THE TASK:
A faithful copy is required. Print each line of the data exactly and omit the pictures.

DATA SUPPLIED:
________________

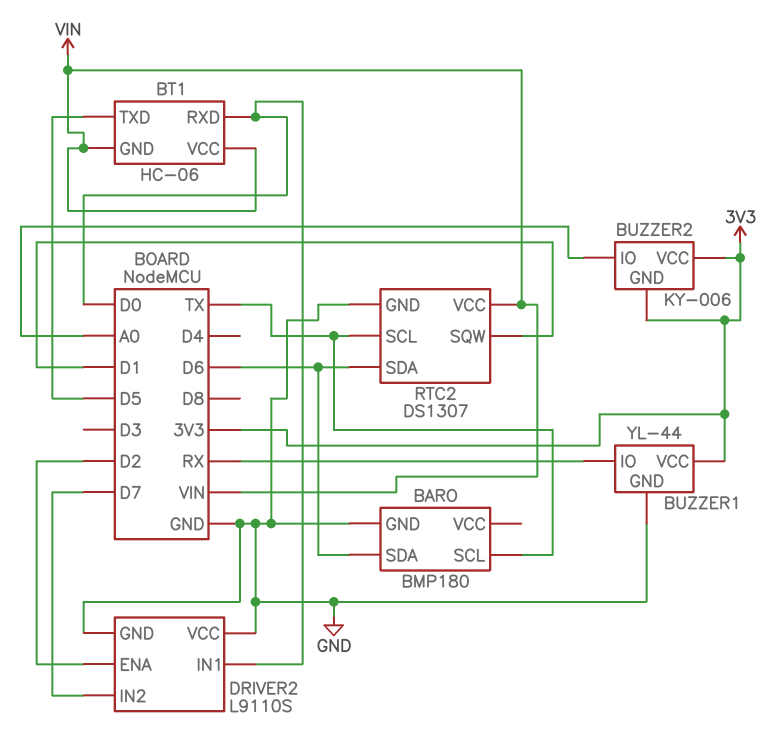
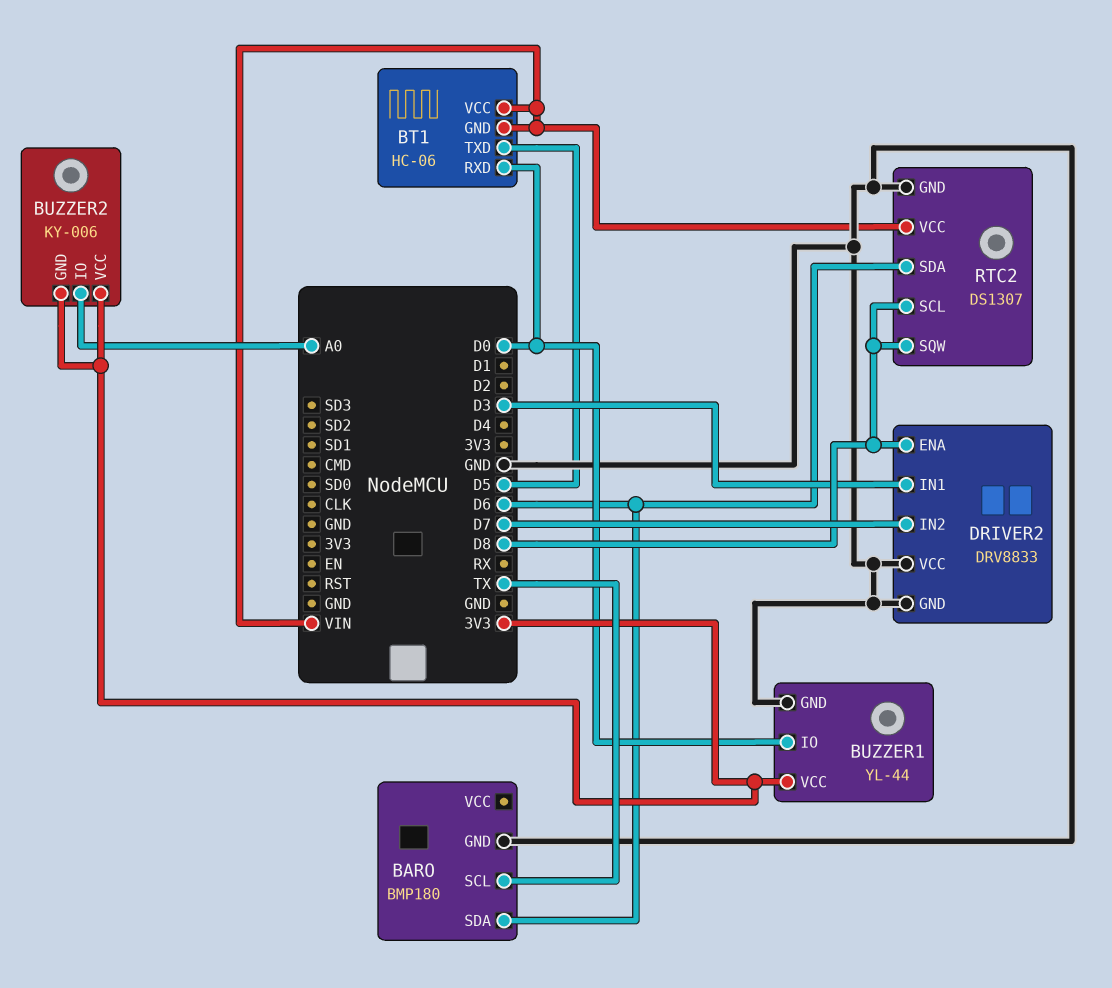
BUZZER1 pin IO: RX -> D0
DRIVER2: L9110S -> DRV8833
DRIVER2 pin ENA: D2 -> D8
DRIVER2 pin IN1: D0 -> D3
RTC2 pin SCL: TX -> D8
RTC2 pin SQW: D1 -> D8

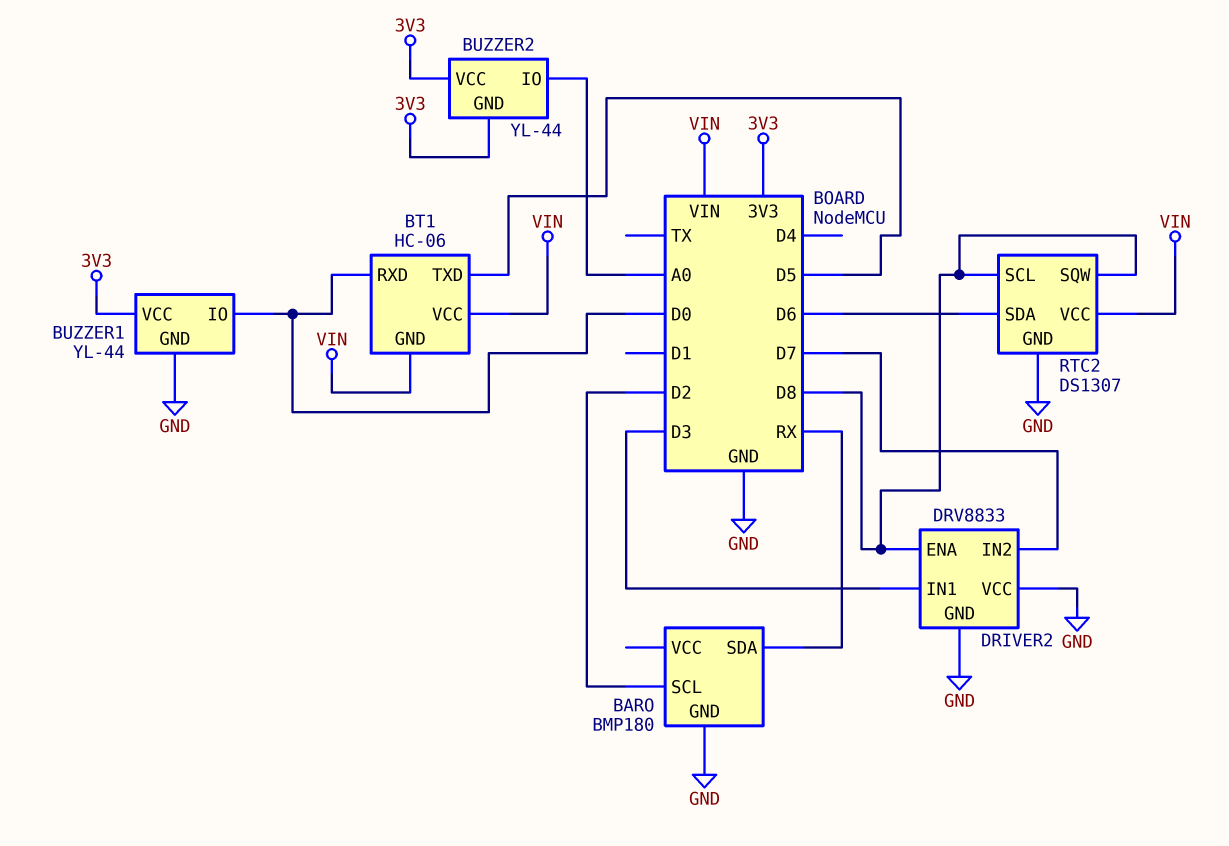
BARO pin SCL: TX -> D2
BARO pin SDA: D6 -> RX
BUZZER2: KY-006 -> YL-44

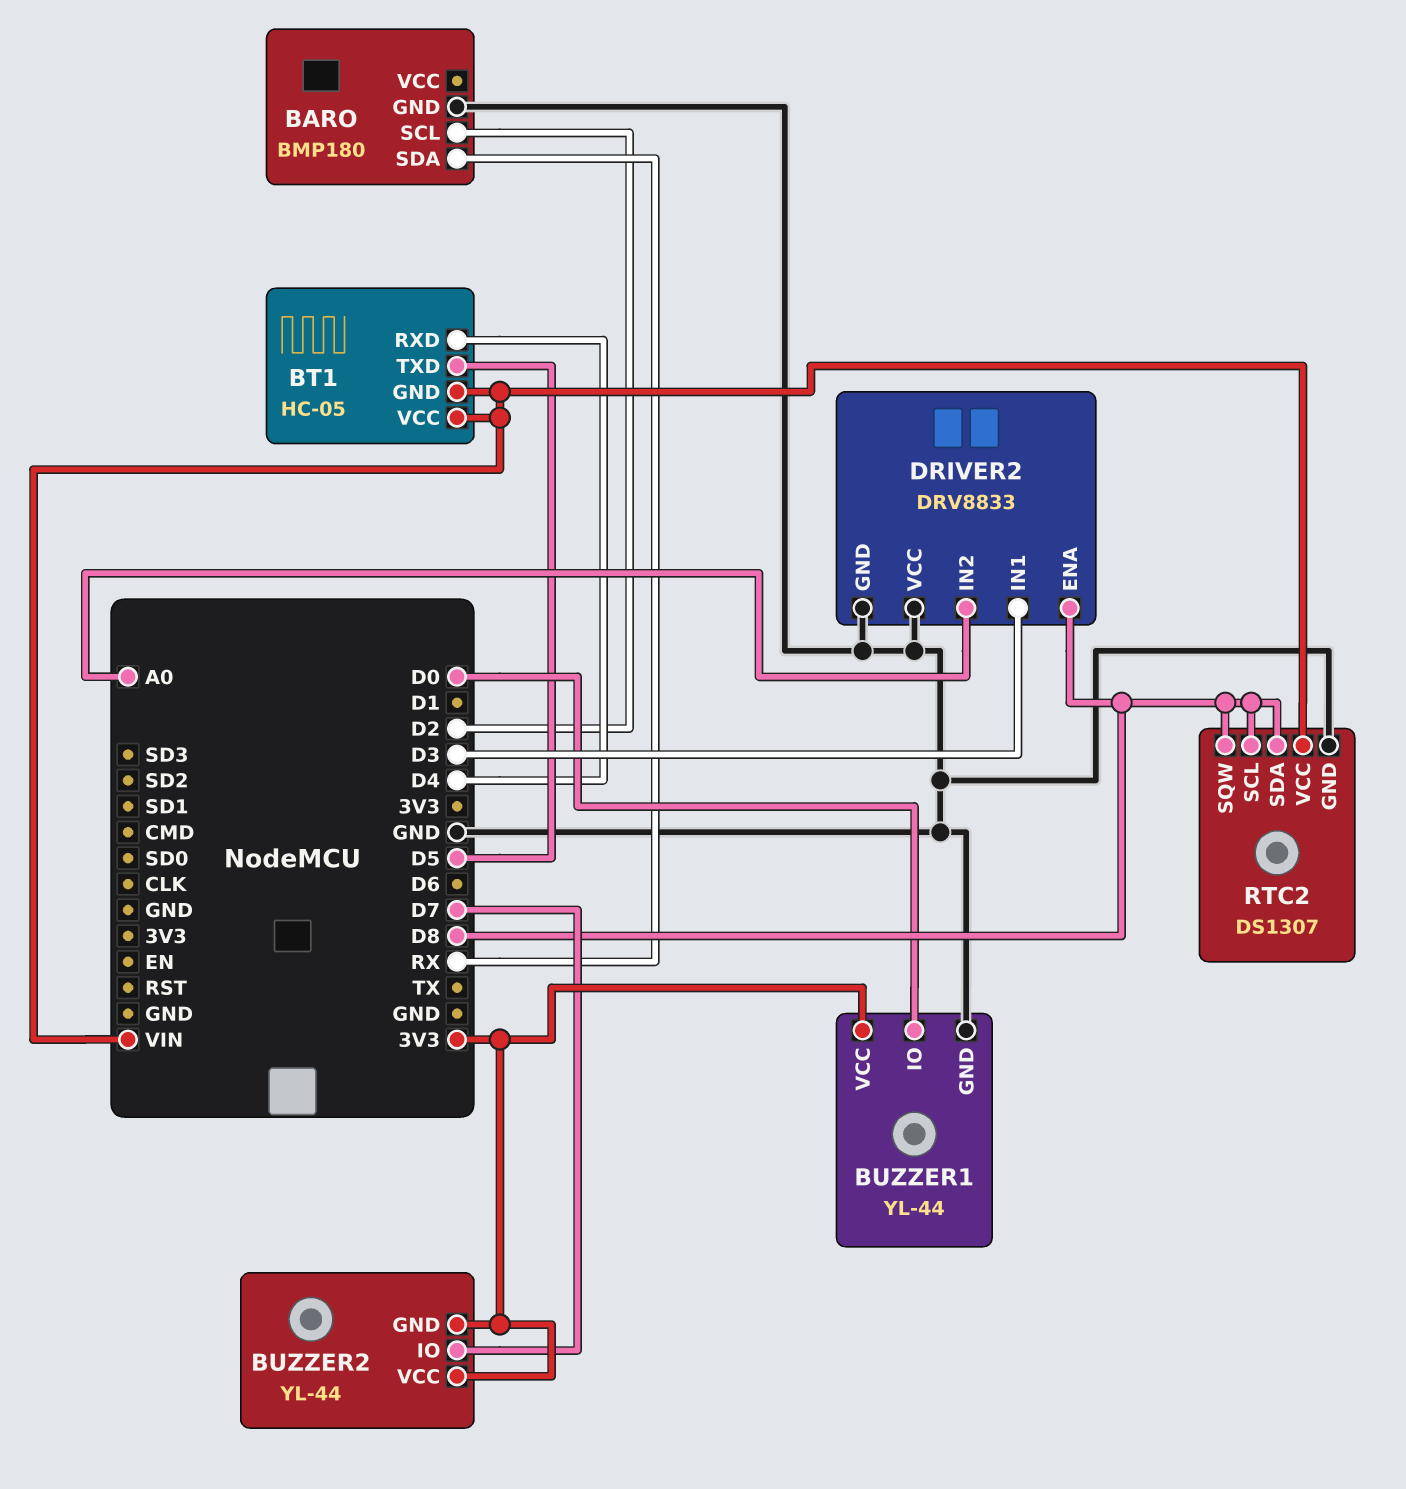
BT1: HC-06 -> HC-05
BT1 pin RXD: D0 -> D4
BUZZER2 pin IO: A0 -> D7
DRIVER2 pin IN2: D7 -> A0
RTC2 pin SDA: D6 -> D8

________________

SOLVED EXERCISE:
BUZZER1 pin IO: RX -> D0
DRIVER2: L9110S -> DRV8833
DRIVER2 pin ENA: D2 -> D8
DRIVER2 pin IN1: D0 -> D3
RTC2 pin SCL: TX -> D8
RTC2 pin SQW: D1 -> D8

BARO pin SCL: TX -> D2
BARO pin SDA: D6 -> RX
BUZZER2: KY-006 -> YL-44

BT1: HC-06 -> HC-05
BT1 pin RXD: D0 -> D4
BUZZER2 pin IO: A0 -> D7
DRIVER2 pin IN2: D7 -> A0
RTC2 pin SDA: D6 -> D8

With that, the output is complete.